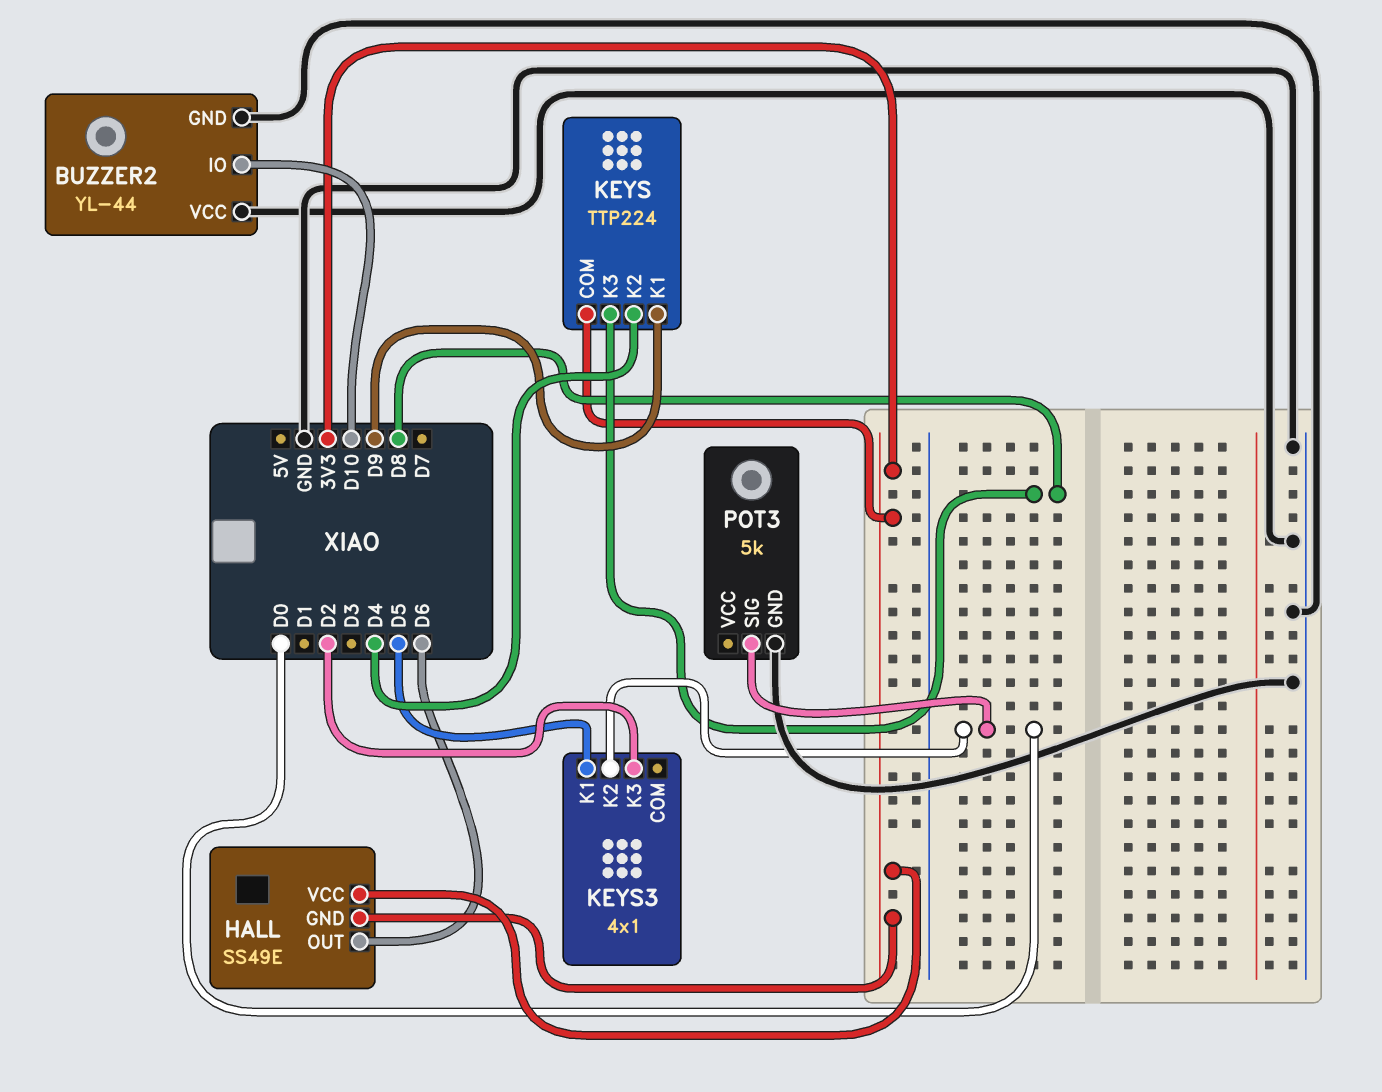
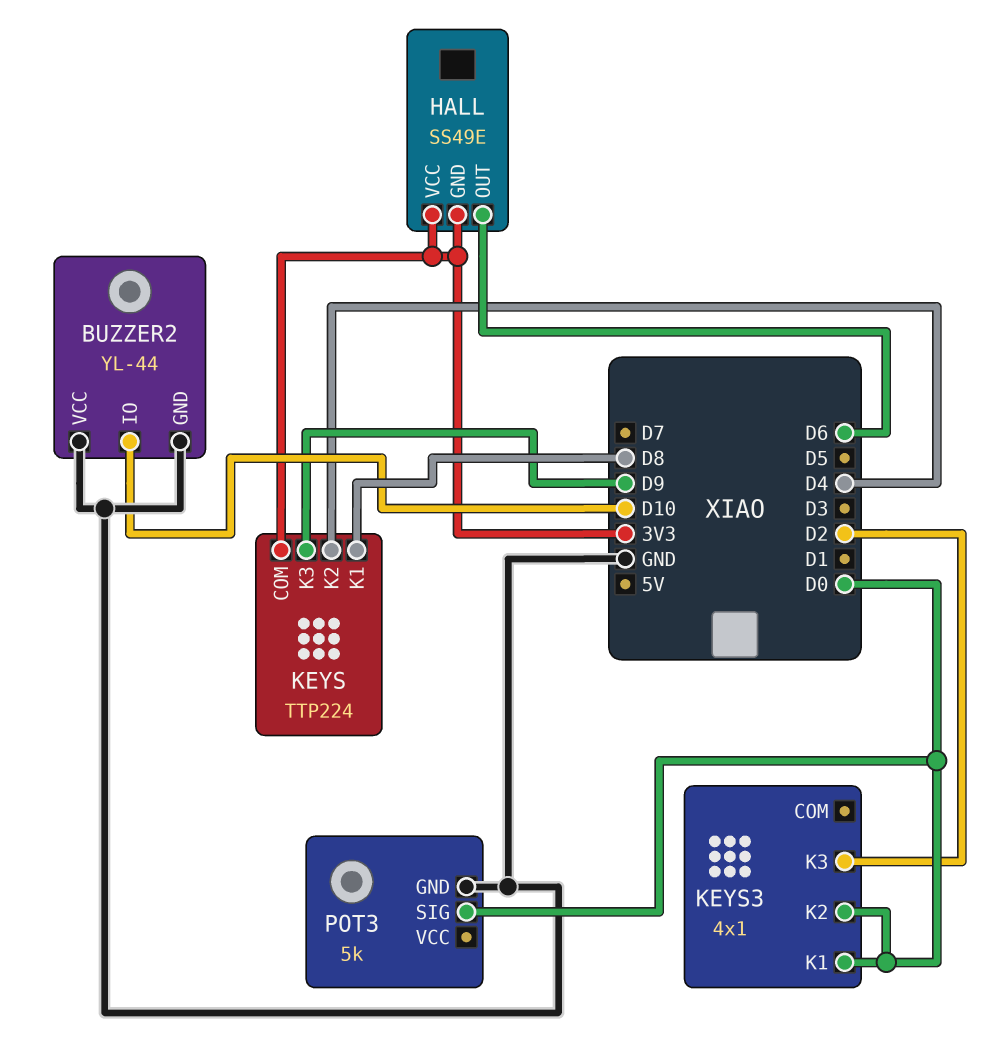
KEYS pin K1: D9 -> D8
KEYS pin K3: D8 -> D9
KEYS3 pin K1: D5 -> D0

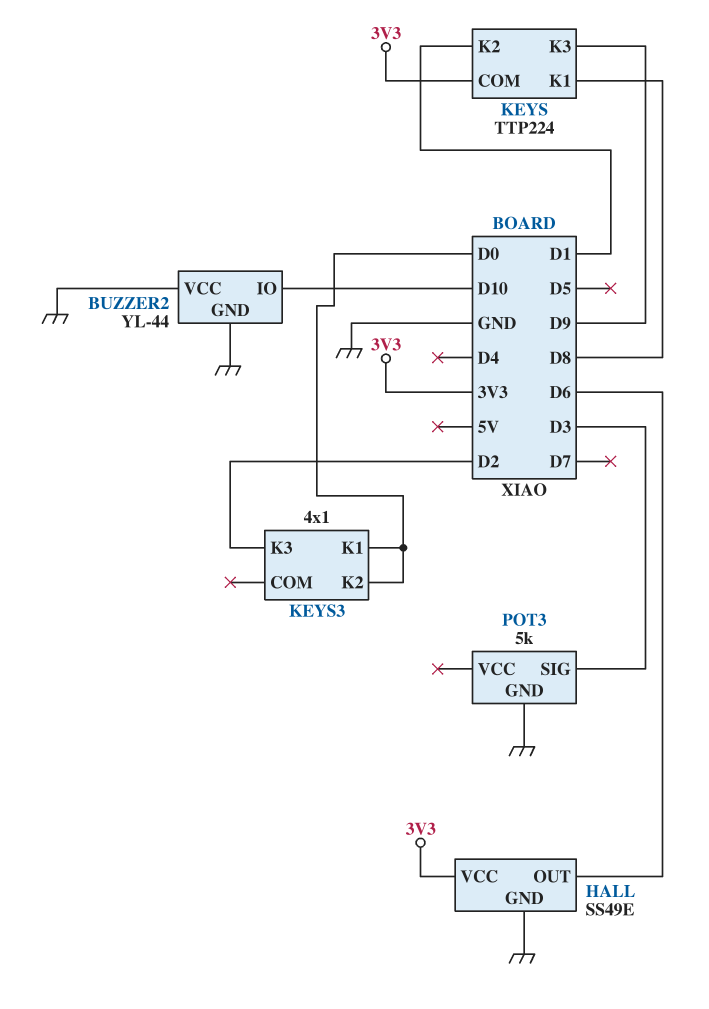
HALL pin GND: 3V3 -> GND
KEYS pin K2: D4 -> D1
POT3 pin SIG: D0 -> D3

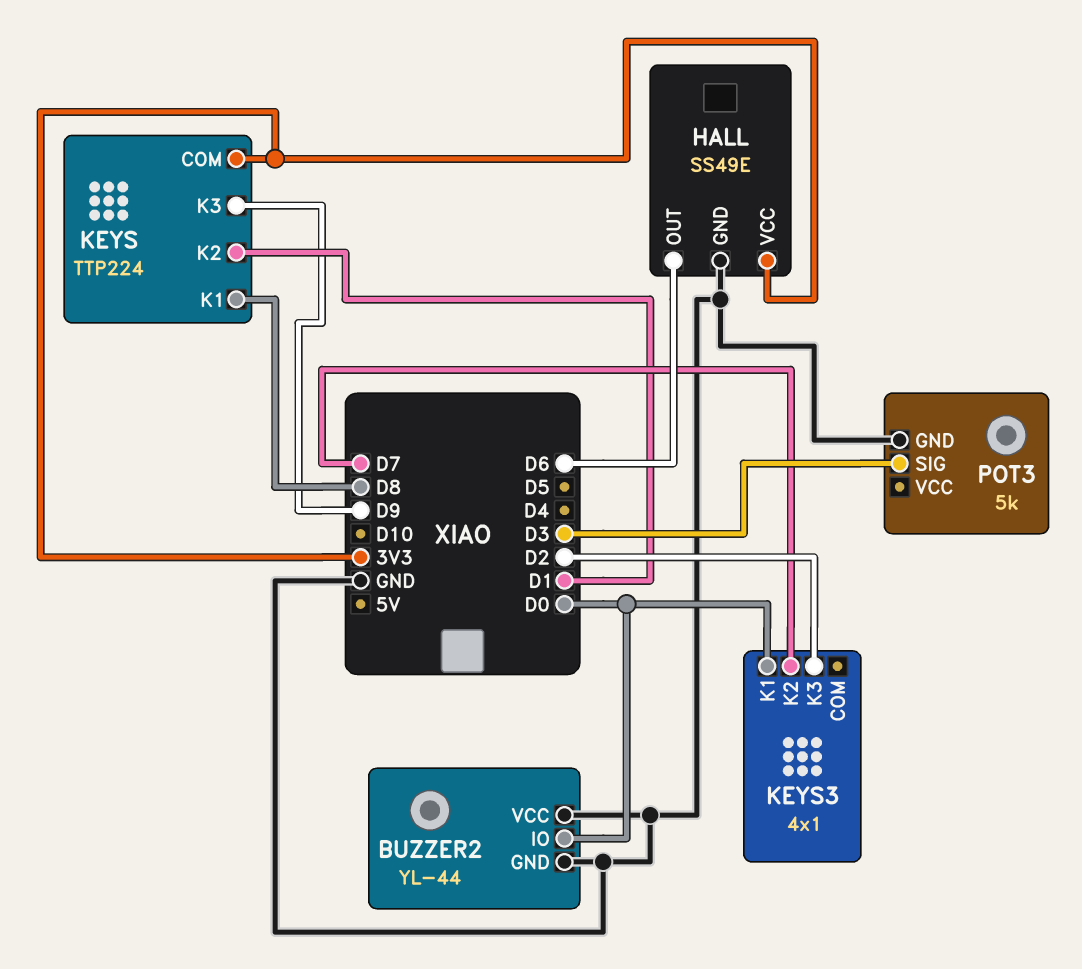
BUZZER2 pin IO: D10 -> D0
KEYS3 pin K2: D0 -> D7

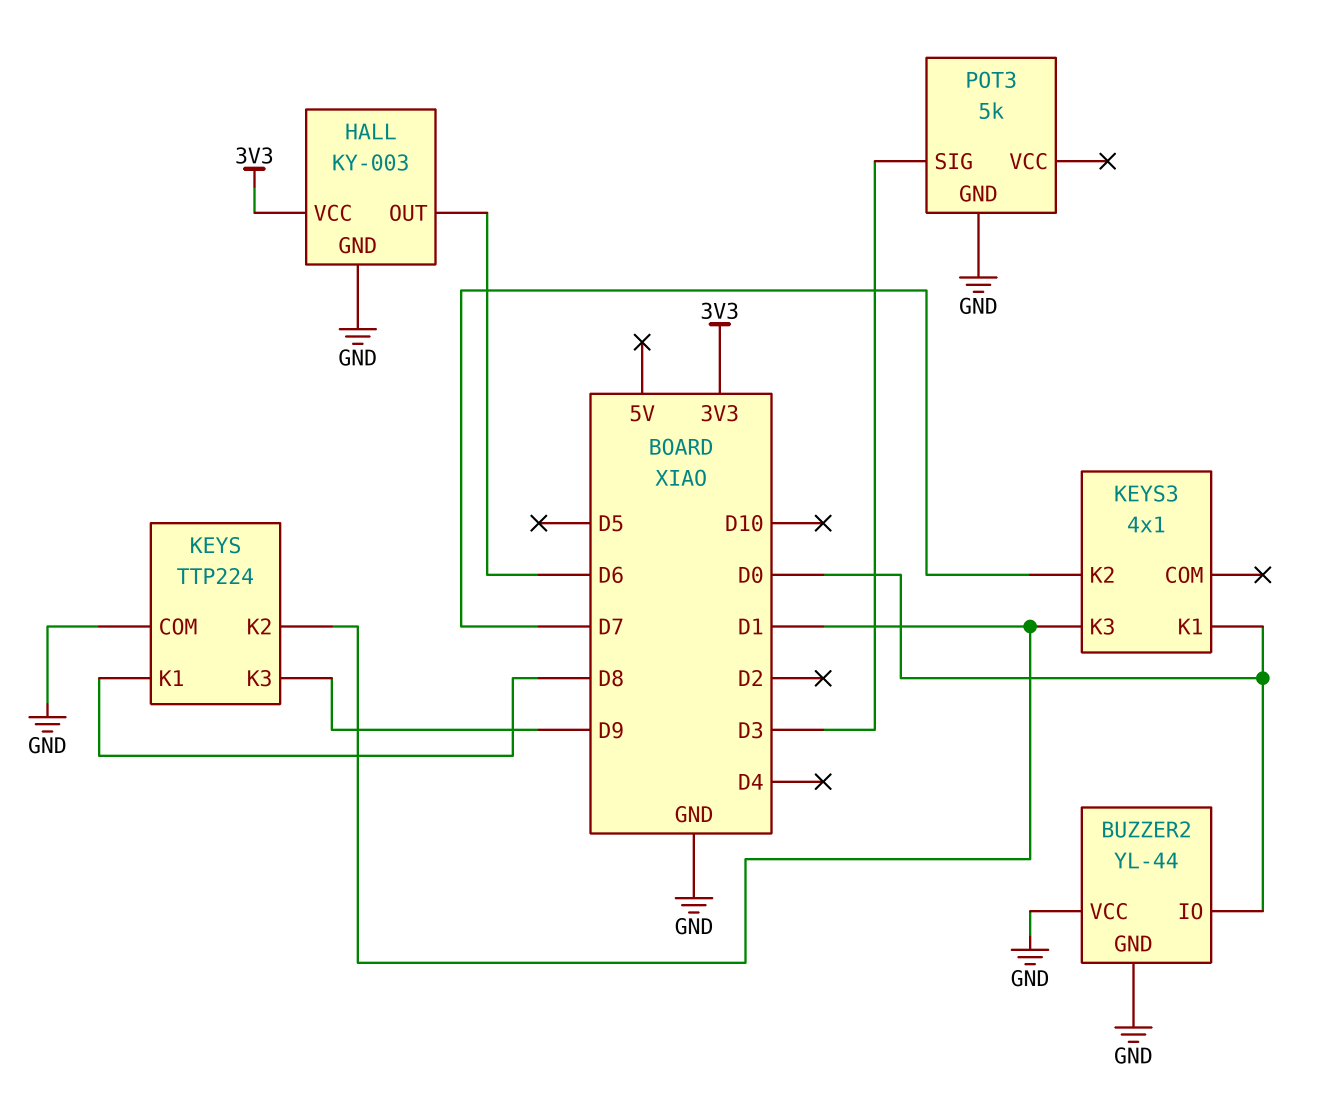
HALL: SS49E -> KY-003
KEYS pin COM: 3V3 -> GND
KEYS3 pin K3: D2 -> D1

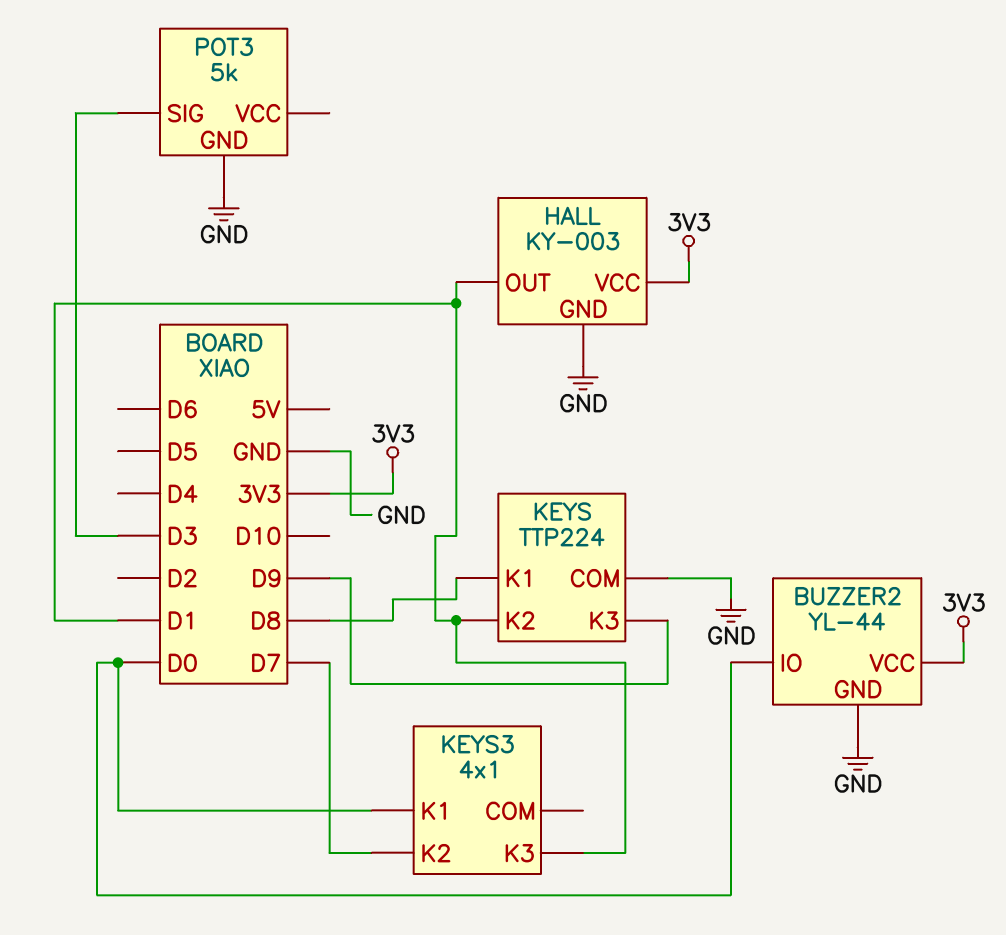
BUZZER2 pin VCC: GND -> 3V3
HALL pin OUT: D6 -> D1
######
Brief | May I have only the lines from the start of the data through the line containing "KEYS pin COM: 3V3 -> GND", both included, reproduced exactly and without the pictures?

The answer |
KEYS pin K1: D9 -> D8
KEYS pin K3: D8 -> D9
KEYS3 pin K1: D5 -> D0

HALL pin GND: 3V3 -> GND
KEYS pin K2: D4 -> D1
POT3 pin SIG: D0 -> D3

BUZZER2 pin IO: D10 -> D0
KEYS3 pin K2: D0 -> D7

HALL: SS49E -> KY-003
KEYS pin COM: 3V3 -> GND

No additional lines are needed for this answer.